____ SOURCE MATERIAL

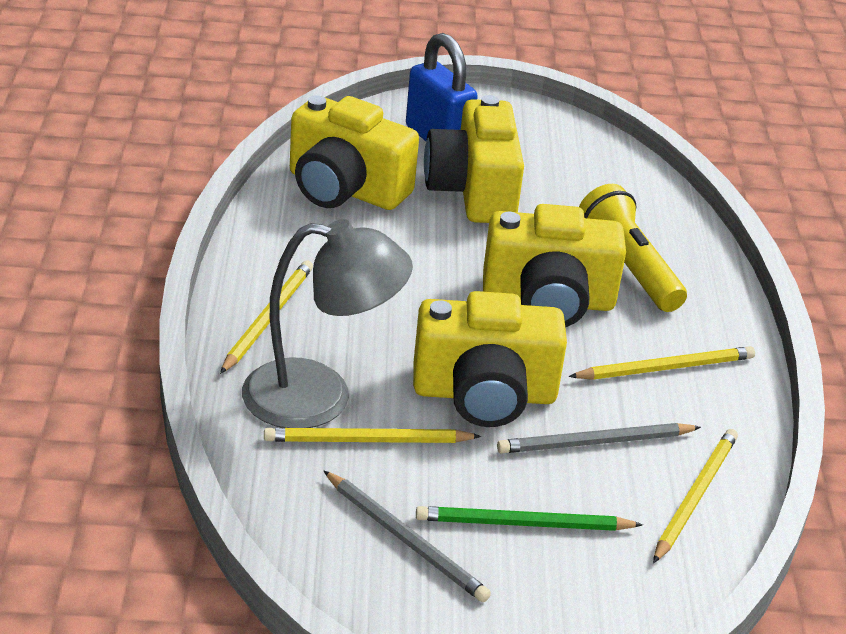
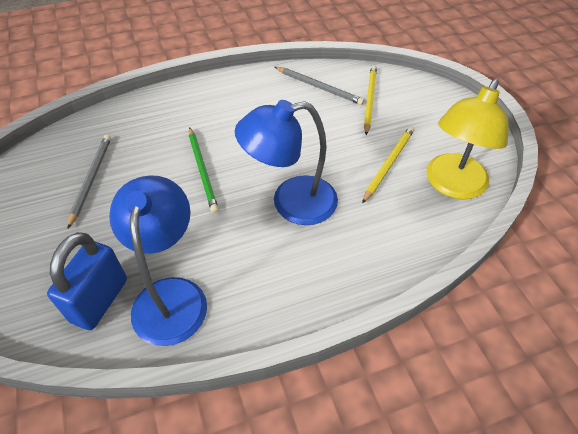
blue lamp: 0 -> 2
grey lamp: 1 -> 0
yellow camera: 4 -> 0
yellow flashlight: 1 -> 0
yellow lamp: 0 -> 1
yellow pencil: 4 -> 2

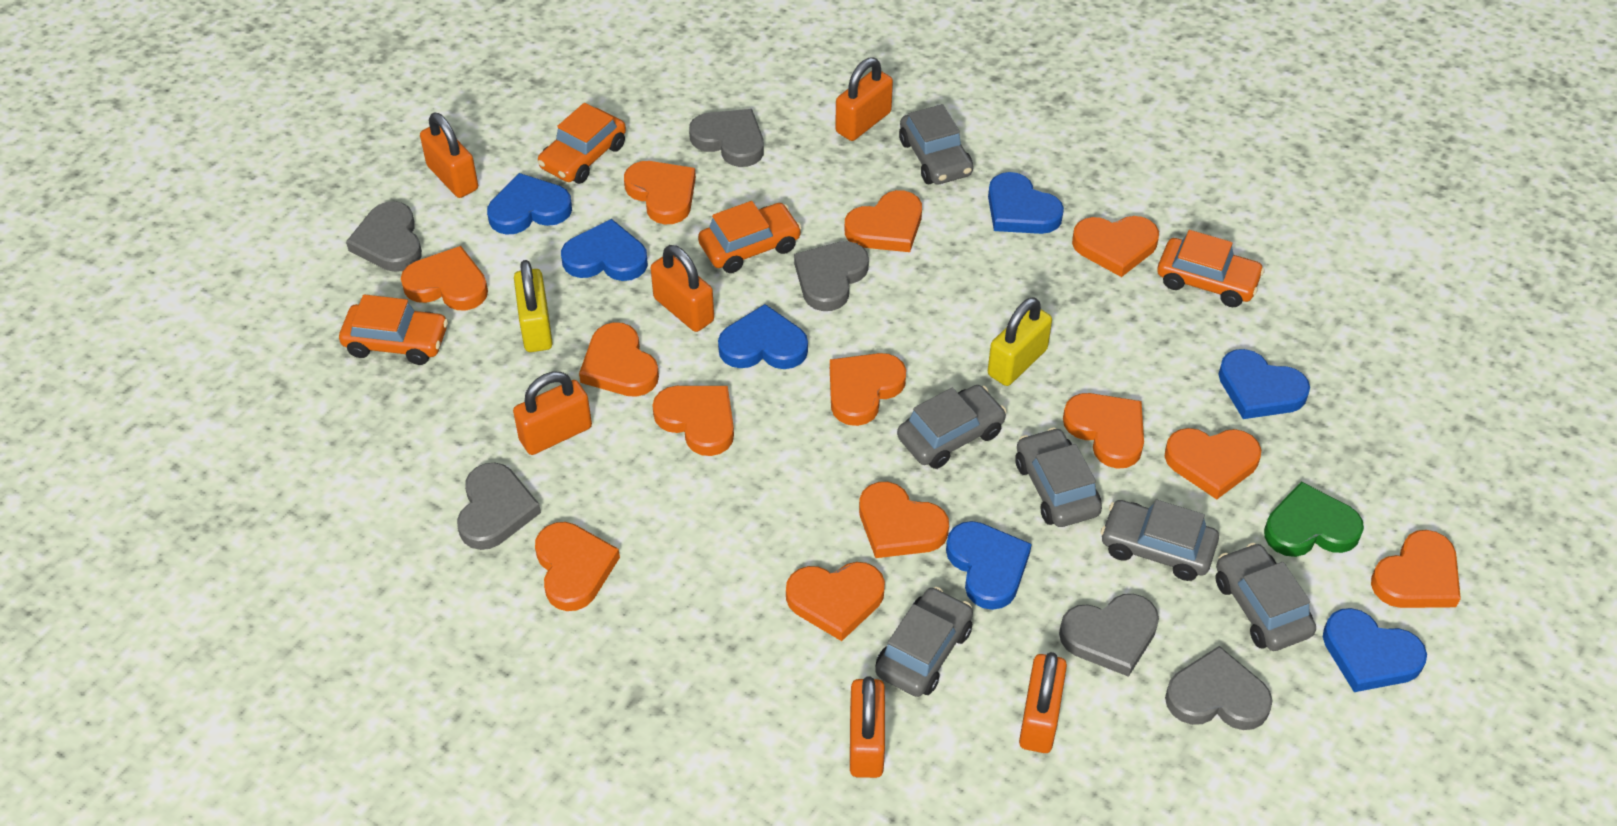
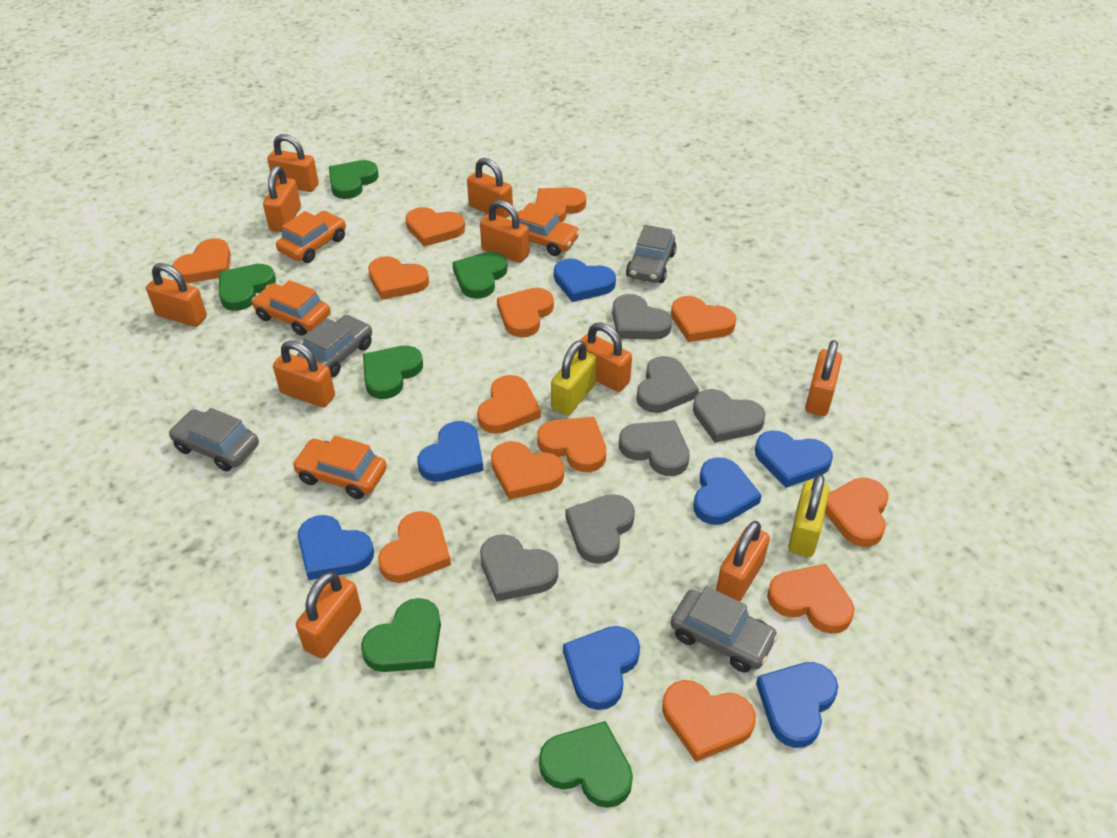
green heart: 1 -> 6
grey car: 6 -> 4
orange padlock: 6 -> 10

________

## WHAT THE EXERCISE ASKS
In the records above, find the line containing "yellow camera: 4 -> 0". Reproduce it and every line after it through the last line, omitting pictures.

## EXERCISE RESULT
yellow camera: 4 -> 0
yellow flashlight: 1 -> 0
yellow lamp: 0 -> 1
yellow pencil: 4 -> 2

green heart: 1 -> 6
grey car: 6 -> 4
orange padlock: 6 -> 10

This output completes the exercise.